Input data Start Marker

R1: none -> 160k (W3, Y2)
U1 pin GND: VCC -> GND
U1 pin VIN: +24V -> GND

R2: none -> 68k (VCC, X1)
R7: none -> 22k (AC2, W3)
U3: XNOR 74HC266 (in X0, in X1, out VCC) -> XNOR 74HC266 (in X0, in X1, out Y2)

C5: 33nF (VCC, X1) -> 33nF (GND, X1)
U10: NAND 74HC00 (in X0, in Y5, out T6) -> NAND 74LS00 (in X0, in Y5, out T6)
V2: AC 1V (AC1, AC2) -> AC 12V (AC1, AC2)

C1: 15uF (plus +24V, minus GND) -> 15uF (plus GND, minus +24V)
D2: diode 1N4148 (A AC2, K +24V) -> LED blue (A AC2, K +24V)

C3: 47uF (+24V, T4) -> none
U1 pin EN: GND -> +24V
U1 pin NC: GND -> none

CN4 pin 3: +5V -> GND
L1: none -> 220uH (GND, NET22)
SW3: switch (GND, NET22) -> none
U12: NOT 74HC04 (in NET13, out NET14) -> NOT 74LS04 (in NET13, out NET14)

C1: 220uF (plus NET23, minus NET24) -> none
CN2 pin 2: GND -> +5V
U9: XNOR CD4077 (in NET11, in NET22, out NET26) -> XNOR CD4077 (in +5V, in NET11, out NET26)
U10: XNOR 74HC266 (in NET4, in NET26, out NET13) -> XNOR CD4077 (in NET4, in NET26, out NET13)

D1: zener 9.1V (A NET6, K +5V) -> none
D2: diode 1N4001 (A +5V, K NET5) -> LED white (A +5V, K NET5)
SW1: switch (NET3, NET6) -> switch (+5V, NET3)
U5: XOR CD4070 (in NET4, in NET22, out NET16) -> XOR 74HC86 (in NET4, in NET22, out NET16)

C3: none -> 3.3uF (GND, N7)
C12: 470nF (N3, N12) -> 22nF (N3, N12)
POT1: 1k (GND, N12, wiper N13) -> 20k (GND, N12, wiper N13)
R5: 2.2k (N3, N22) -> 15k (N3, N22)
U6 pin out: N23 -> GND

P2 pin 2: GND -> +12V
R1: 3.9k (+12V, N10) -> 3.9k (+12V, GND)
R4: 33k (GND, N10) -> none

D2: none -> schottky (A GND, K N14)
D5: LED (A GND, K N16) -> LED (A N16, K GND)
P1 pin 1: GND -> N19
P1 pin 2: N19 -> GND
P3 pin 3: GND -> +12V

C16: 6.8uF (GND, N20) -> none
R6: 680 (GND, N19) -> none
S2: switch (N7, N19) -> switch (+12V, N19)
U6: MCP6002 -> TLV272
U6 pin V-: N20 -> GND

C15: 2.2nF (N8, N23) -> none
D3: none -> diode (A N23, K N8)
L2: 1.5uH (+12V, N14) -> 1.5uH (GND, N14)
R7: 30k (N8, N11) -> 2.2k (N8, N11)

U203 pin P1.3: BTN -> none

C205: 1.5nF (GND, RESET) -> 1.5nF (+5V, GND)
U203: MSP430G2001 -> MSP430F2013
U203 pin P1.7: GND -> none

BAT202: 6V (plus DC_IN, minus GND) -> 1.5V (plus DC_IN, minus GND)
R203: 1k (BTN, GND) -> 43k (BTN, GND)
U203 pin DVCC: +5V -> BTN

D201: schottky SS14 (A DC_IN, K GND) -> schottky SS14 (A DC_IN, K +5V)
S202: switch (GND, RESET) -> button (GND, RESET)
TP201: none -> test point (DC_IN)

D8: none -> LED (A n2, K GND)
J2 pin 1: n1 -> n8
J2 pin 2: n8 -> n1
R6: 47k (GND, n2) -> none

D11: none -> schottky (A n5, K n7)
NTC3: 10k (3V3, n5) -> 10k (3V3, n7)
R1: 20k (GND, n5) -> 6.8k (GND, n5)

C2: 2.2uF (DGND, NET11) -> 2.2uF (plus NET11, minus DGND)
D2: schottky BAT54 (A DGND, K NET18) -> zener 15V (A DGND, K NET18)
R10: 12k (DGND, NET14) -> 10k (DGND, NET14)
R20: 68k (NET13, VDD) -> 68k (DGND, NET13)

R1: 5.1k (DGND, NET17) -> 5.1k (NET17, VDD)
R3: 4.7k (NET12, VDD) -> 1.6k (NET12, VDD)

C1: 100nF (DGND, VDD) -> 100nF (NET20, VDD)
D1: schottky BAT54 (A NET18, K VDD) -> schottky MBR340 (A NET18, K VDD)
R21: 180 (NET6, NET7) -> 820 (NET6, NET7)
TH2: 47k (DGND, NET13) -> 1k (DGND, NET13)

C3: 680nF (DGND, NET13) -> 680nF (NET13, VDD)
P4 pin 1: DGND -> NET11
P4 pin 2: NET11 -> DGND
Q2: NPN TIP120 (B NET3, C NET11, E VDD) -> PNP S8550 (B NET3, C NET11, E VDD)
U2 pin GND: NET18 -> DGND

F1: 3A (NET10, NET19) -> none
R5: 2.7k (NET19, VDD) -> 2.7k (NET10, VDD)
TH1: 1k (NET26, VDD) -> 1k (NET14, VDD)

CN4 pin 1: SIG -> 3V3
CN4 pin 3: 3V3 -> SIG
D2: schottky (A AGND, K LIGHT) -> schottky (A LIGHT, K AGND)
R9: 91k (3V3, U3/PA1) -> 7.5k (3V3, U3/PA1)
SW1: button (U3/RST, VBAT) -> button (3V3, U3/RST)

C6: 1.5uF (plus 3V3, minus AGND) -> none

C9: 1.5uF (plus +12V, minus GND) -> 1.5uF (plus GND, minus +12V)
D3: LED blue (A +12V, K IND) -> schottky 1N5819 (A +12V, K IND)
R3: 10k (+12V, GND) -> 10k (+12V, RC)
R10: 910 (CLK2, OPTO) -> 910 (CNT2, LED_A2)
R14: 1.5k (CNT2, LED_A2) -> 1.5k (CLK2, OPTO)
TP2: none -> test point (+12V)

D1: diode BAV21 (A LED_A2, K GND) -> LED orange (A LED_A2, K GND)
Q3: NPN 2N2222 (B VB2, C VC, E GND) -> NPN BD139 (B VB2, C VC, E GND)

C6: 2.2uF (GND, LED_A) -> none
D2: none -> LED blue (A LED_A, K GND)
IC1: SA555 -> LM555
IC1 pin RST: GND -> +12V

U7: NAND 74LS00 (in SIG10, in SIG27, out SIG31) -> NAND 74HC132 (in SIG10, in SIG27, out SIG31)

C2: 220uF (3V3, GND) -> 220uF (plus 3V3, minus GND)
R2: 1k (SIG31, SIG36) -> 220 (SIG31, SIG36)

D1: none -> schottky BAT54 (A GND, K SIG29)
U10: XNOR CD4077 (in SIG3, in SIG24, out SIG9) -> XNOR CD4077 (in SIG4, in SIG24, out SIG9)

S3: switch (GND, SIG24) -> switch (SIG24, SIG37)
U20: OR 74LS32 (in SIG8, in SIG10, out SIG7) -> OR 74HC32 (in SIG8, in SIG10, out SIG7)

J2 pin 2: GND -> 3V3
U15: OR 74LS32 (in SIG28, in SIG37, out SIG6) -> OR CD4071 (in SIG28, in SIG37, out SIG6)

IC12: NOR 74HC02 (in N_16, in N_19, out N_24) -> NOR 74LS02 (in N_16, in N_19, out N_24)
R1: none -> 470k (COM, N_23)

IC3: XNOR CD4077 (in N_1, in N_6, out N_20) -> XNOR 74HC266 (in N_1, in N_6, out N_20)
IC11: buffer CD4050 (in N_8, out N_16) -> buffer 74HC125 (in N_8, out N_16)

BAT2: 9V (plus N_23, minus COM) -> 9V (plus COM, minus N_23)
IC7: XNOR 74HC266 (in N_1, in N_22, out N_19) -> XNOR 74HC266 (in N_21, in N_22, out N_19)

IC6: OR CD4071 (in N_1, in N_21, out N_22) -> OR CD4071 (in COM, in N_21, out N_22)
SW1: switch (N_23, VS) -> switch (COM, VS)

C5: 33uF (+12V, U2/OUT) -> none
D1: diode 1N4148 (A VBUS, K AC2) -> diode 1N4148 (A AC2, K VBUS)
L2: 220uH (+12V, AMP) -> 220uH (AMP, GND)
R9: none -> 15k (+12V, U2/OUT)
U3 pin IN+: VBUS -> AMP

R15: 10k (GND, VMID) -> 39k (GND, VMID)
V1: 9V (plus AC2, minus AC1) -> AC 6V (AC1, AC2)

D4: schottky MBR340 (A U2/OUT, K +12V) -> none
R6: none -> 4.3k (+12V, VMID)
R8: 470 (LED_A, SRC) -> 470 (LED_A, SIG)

Input data End Marker

*Task objective*.
Pull every line containing "OPTO" from the data.

*Response below*.
R10: 910 (CLK2, OPTO) -> 910 (CNT2, LED_A2)
R14: 1.5k (CNT2, LED_A2) -> 1.5k (CLK2, OPTO)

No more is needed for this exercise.